> _Entries supplied_:
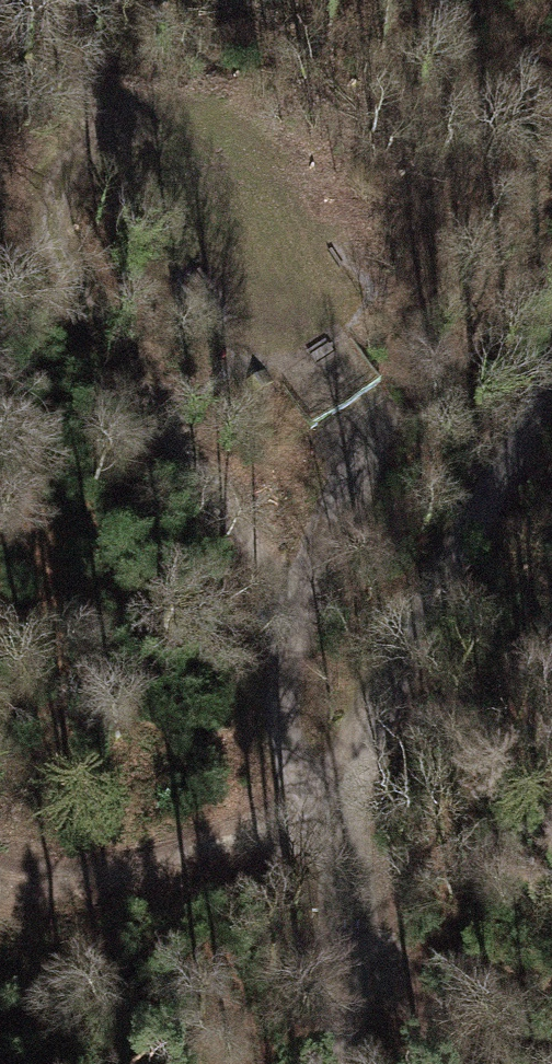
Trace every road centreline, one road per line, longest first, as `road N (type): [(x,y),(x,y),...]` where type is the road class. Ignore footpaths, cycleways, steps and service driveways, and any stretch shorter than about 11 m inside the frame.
road 1 (track): [(331,837),(285,752),(300,591),(377,327),(354,280)]
road 2 (track): [(300,591),(36,285),(71,230),(129,198)]
road 3 (track): [(551,374),(381,689),(331,837)]
road 4 (track): [(0,897),(331,837)]
road 5 (track): [(331,837),(474,1063)]
road 6 (residential): [(331,837),(318,1063)]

> _Problem requirements_:
The answer is the whole listing retyped exactly, with pictures omitted.

> _Completed exercise_:
Trace every road centreline, one road per line, longest first, as `road N (type): [(x,y),(x,y),...]` where type is the road class. Ignore footpaths, cycleways, steps and service driveways, and any stretch shorter than about 11 m inside the frame.
road 1 (track): [(331,837),(285,752),(300,591),(377,327),(354,280)]
road 2 (track): [(300,591),(36,285),(71,230),(129,198)]
road 3 (track): [(551,374),(381,689),(331,837)]
road 4 (track): [(0,897),(331,837)]
road 5 (track): [(331,837),(474,1063)]
road 6 (residential): [(331,837),(318,1063)]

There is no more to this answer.